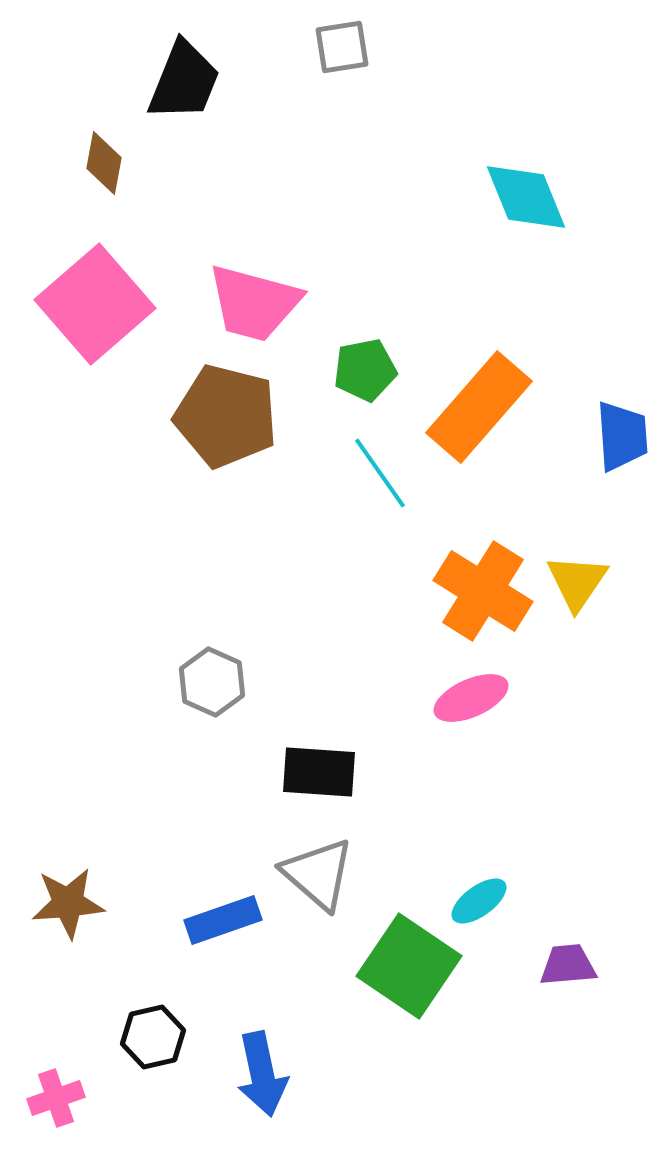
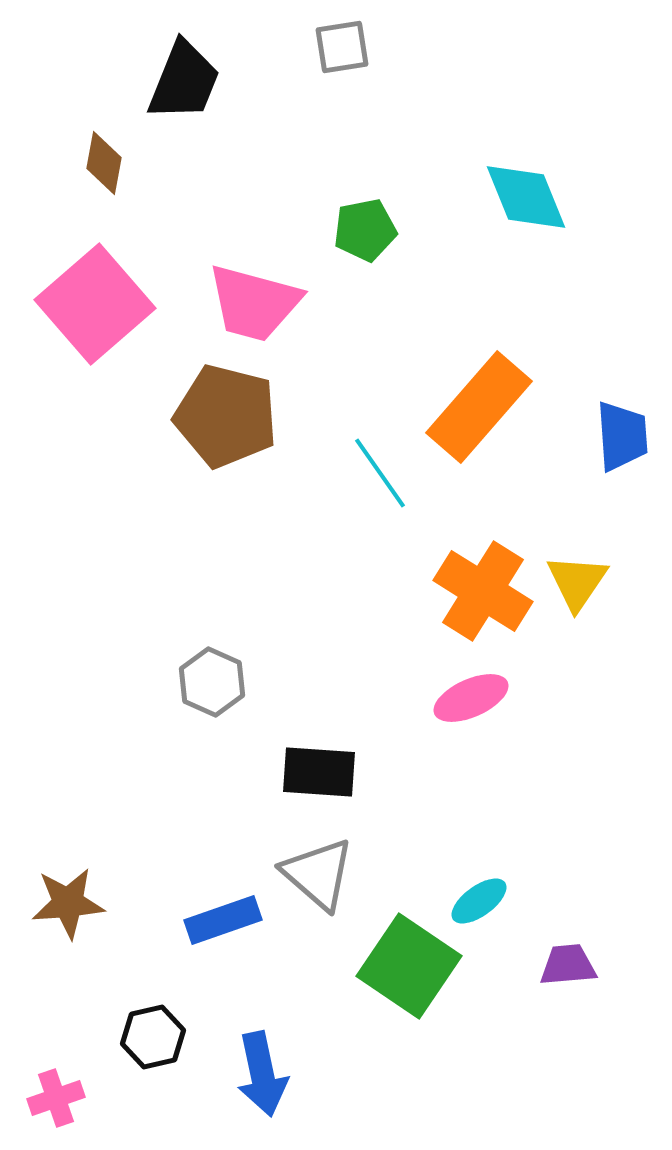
green pentagon: moved 140 px up
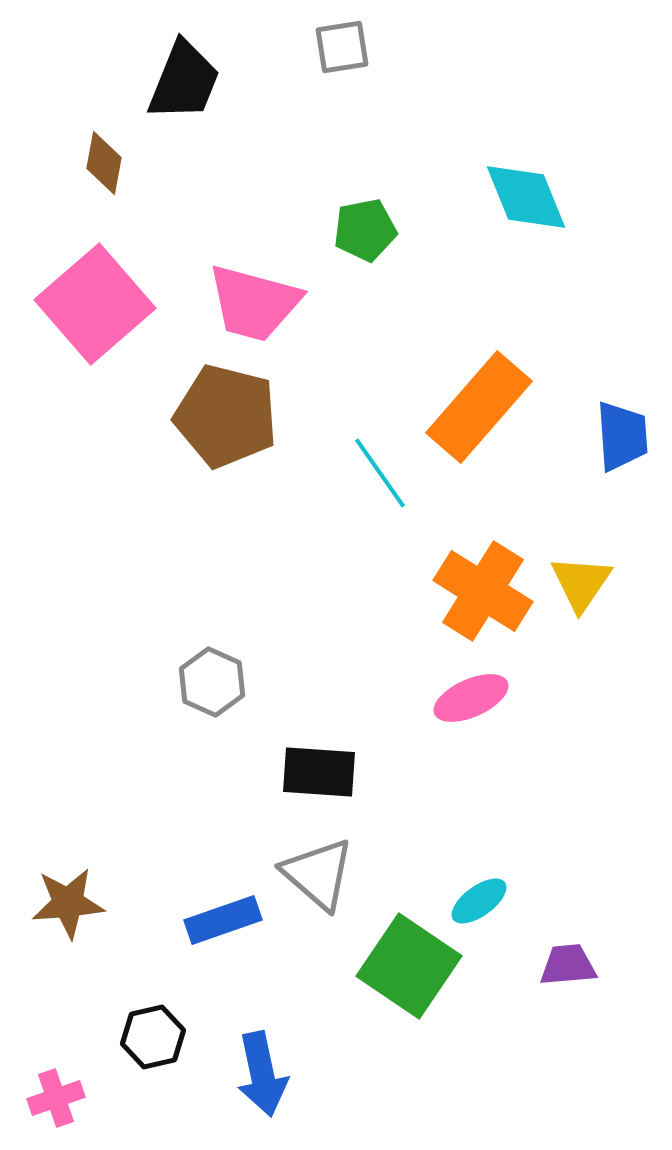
yellow triangle: moved 4 px right, 1 px down
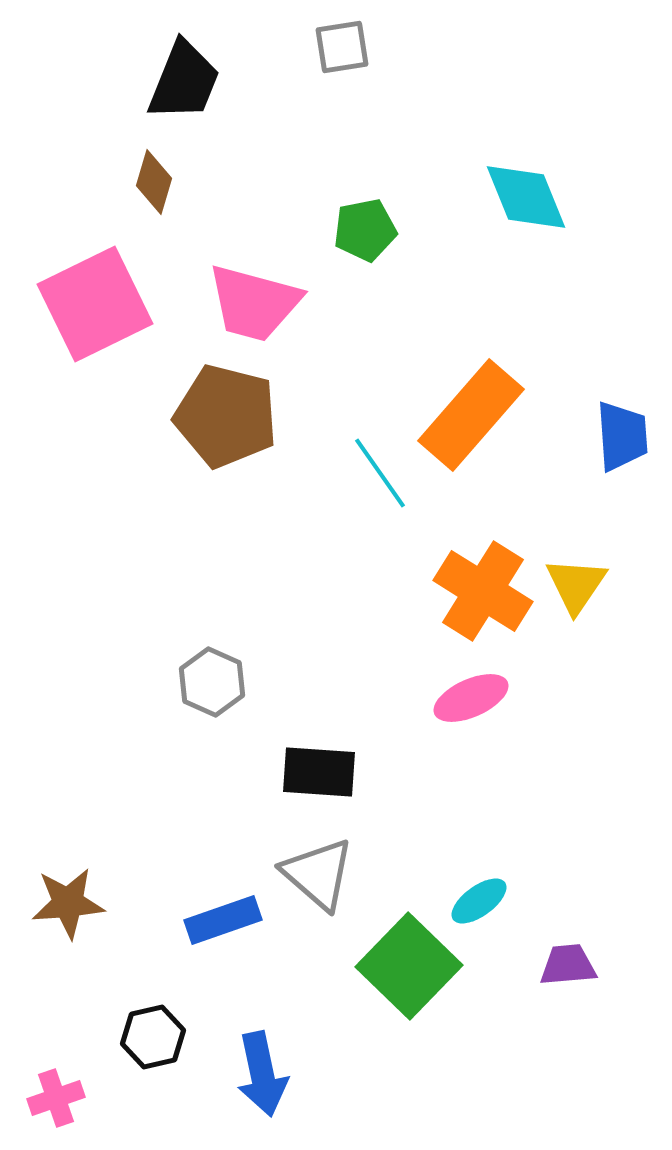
brown diamond: moved 50 px right, 19 px down; rotated 6 degrees clockwise
pink square: rotated 15 degrees clockwise
orange rectangle: moved 8 px left, 8 px down
yellow triangle: moved 5 px left, 2 px down
green square: rotated 10 degrees clockwise
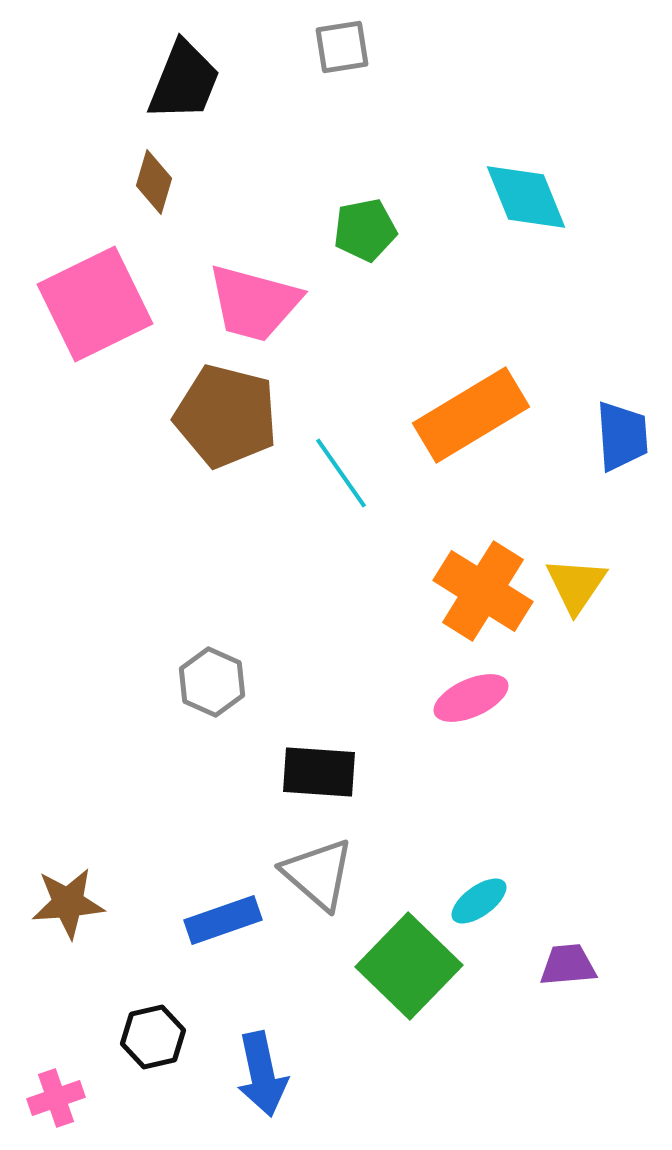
orange rectangle: rotated 18 degrees clockwise
cyan line: moved 39 px left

» **Written task**
Rewrite the text lines of all the items above as a Markdown table with the columns Row and Change. Number each row, and leave out the pictures and any blank lines.

» **Full answer**
| Row | Change |
|---|---|
| 1 | green pentagon: moved 140 px up |
| 2 | yellow triangle: moved 4 px right, 1 px down |
| 3 | brown diamond: moved 50 px right, 19 px down; rotated 6 degrees clockwise |
| 4 | pink square: rotated 15 degrees clockwise |
| 5 | orange rectangle: moved 8 px left, 8 px down |
| 6 | yellow triangle: moved 5 px left, 2 px down |
| 7 | green square: rotated 10 degrees clockwise |
| 8 | orange rectangle: rotated 18 degrees clockwise |
| 9 | cyan line: moved 39 px left |